• [What the task requires]: Retype the line in which "none -> black brick H8:H9 level 3" appears, then every line after it until the records end. Leave out the pictures.

===== Supplied records =====

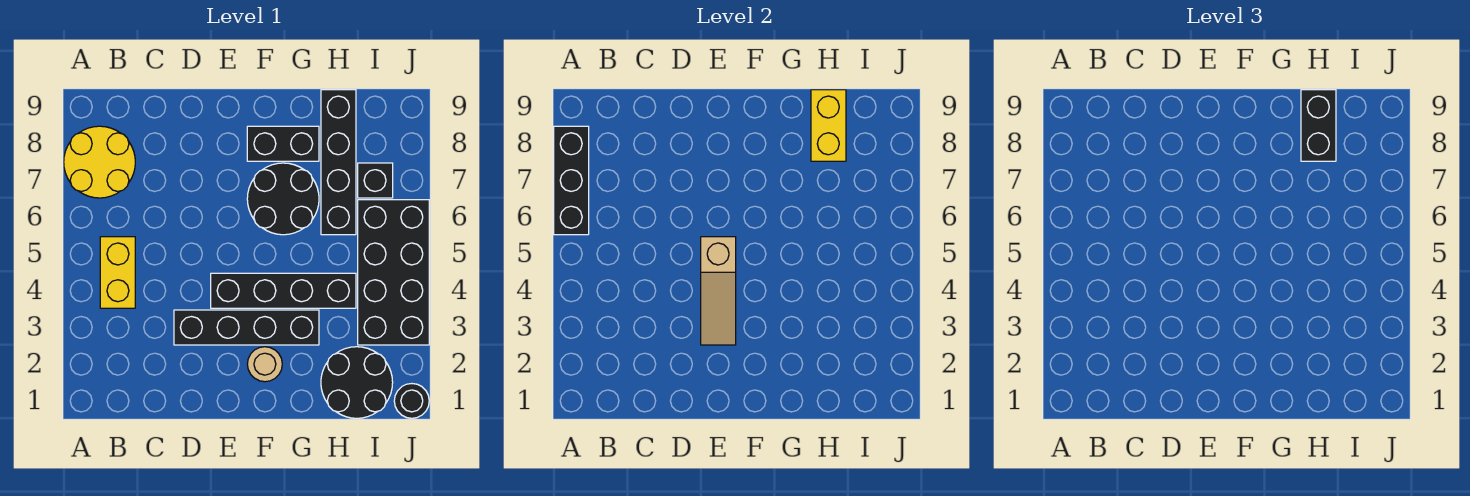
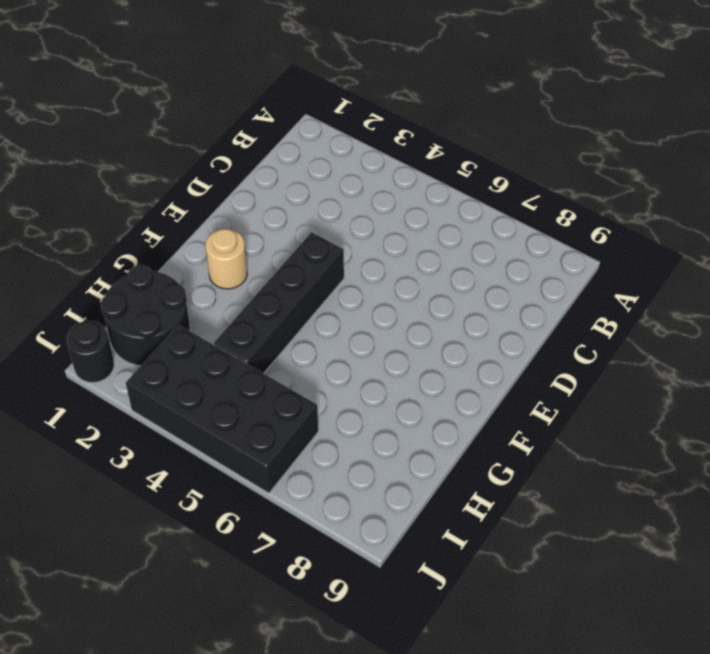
none -> yellow round brick A7:B8 level 1
none -> yellow brick B4:B5 level 1
none -> black brick D3:G3 level 1

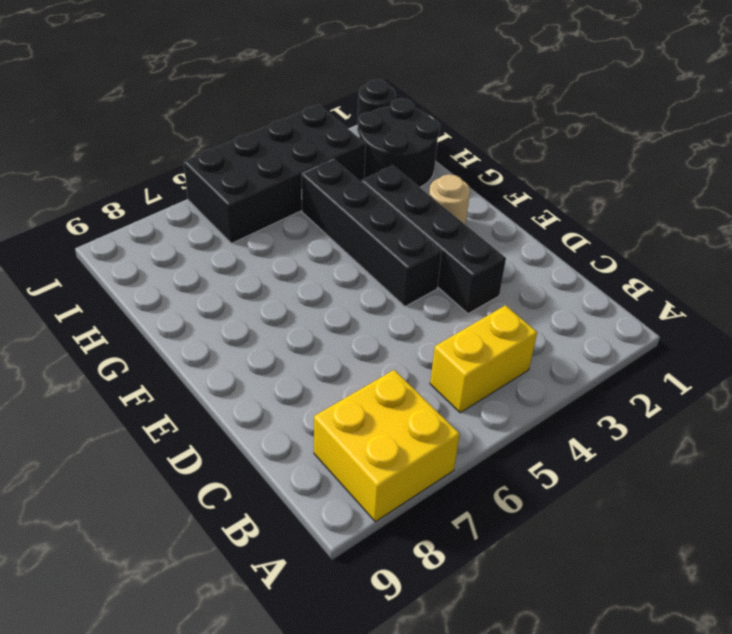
yellow brick A7:B8 level 1 -> yellow round brick A7:B8 level 1
none -> black round brick F6:G7 level 1
none -> black brick F8:G8 level 1
none -> black brick H6:H9 level 1

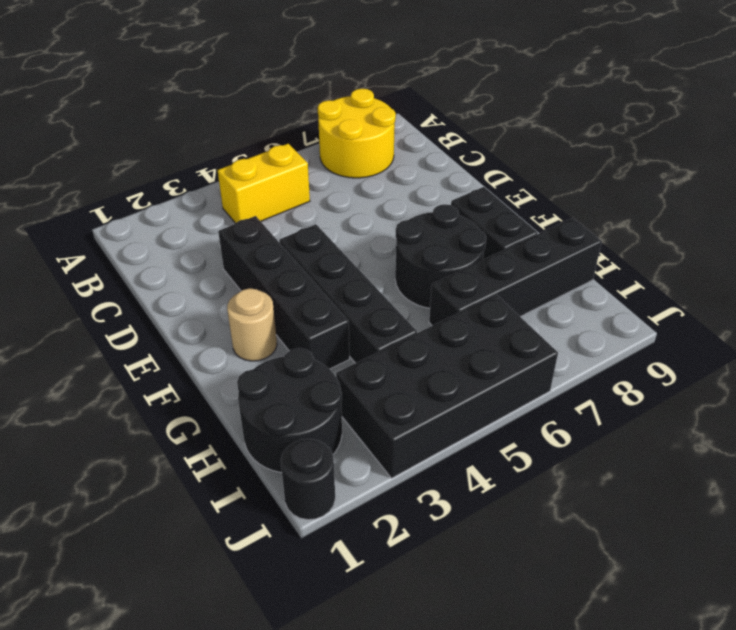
none -> black brick I7 level 1
none -> black brick A6:A8 level 2
none -> tan slope E3:E5 level 2 top 5

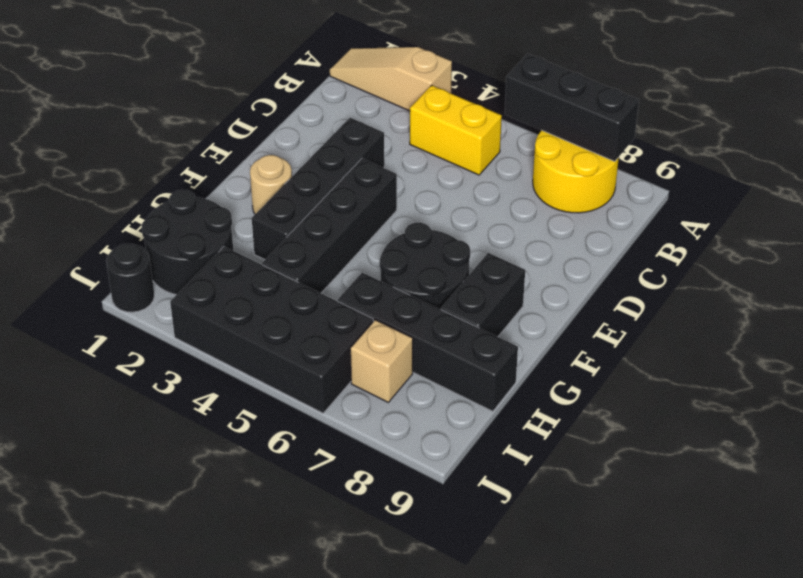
tan slope A1:A3 level 1 top 3 -> tan slope E3:E5 level 2 top 5
tan brick I7 level 1 -> black brick I7 level 1
none -> yellow brick H8:H9 level 2
none -> black brick H8:H9 level 3

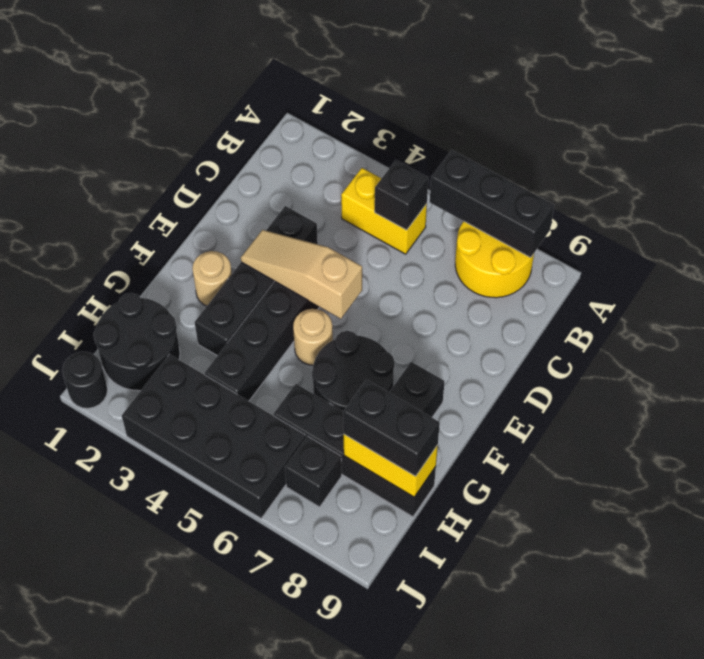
black brick B5 level 2 -> none
tan round brick F5 level 1 -> none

=====

• [Completed task]:
none -> black brick H8:H9 level 3

black brick B5 level 2 -> none
tan round brick F5 level 1 -> none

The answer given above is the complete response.